> **GIVEN PROBLEM**
Please transcribe all of the data below line for line, keeping every character unchanged.

═════ DATA FOR PROCESSING ═════

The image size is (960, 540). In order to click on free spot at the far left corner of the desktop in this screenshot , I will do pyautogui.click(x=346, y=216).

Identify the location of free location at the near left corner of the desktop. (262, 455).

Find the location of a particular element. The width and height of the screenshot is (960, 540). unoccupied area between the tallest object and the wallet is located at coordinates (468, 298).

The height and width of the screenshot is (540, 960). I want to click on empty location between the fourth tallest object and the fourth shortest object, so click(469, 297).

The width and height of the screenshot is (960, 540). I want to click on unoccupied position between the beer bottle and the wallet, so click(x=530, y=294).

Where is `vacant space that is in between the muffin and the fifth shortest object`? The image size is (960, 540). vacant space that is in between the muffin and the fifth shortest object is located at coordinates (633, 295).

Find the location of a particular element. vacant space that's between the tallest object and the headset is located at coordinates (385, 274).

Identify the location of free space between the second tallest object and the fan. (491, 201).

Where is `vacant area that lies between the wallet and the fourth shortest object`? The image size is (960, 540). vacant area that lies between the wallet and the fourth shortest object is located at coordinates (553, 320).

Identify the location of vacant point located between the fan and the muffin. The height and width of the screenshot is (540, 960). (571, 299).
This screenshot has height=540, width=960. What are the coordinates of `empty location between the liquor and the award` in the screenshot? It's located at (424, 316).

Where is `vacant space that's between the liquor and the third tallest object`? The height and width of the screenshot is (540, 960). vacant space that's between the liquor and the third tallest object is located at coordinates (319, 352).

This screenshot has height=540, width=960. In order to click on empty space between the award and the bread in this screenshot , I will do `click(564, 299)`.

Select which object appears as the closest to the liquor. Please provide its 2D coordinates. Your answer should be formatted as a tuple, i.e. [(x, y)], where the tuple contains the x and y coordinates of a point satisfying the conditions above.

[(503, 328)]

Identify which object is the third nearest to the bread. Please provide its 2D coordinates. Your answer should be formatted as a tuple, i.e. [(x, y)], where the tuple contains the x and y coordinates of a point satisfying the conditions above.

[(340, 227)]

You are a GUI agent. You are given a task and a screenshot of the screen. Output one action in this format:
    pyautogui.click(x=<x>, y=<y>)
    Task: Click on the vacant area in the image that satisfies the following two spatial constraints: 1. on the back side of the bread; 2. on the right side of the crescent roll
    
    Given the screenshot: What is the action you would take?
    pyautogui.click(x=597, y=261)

═════

> **FINAL RESULT**
The image size is (960, 540). In order to click on free spot at the far left corner of the desktop in this screenshot , I will do pyautogui.click(x=346, y=216).

Identify the location of free location at the near left corner of the desktop. (262, 455).

Find the location of a particular element. The width and height of the screenshot is (960, 540). unoccupied area between the tallest object and the wallet is located at coordinates (468, 298).

The height and width of the screenshot is (540, 960). I want to click on empty location between the fourth tallest object and the fourth shortest object, so click(469, 297).

The width and height of the screenshot is (960, 540). I want to click on unoccupied position between the beer bottle and the wallet, so click(x=530, y=294).

Where is `vacant space that is in between the muffin and the fifth shortest object`? The image size is (960, 540). vacant space that is in between the muffin and the fifth shortest object is located at coordinates (633, 295).

Find the location of a particular element. vacant space that's between the tallest object and the headset is located at coordinates (385, 274).

Identify the location of free space between the second tallest object and the fan. (491, 201).

Where is `vacant area that lies between the wallet and the fourth shortest object`? The image size is (960, 540). vacant area that lies between the wallet and the fourth shortest object is located at coordinates (553, 320).

Identify the location of vacant point located between the fan and the muffin. The height and width of the screenshot is (540, 960). (571, 299).
This screenshot has height=540, width=960. What are the coordinates of `empty location between the liquor and the award` in the screenshot? It's located at (424, 316).

Where is `vacant space that's between the liquor and the third tallest object`? The height and width of the screenshot is (540, 960). vacant space that's between the liquor and the third tallest object is located at coordinates (319, 352).

This screenshot has height=540, width=960. In order to click on empty space between the award and the bread in this screenshot , I will do `click(564, 299)`.

Select which object appears as the closest to the liquor. Please provide its 2D coordinates. Your answer should be formatted as a tuple, i.e. [(x, y)], where the tuple contains the x and y coordinates of a point satisfying the conditions above.

[(503, 328)]

Identify which object is the third nearest to the bread. Please provide its 2D coordinates. Your answer should be formatted as a tuple, i.e. [(x, y)], where the tuple contains the x and y coordinates of a point satisfying the conditions above.

[(340, 227)]

You are a GUI agent. You are given a task and a screenshot of the screen. Output one action in this format:
    pyautogui.click(x=<x>, y=<y>)
    Task: Click on the vacant area in the image that satisfies the following two spatial constraints: 1. on the back side of the bread; 2. on the right side of the crescent roll
    
    Given the screenshot: What is the action you would take?
    pyautogui.click(x=597, y=261)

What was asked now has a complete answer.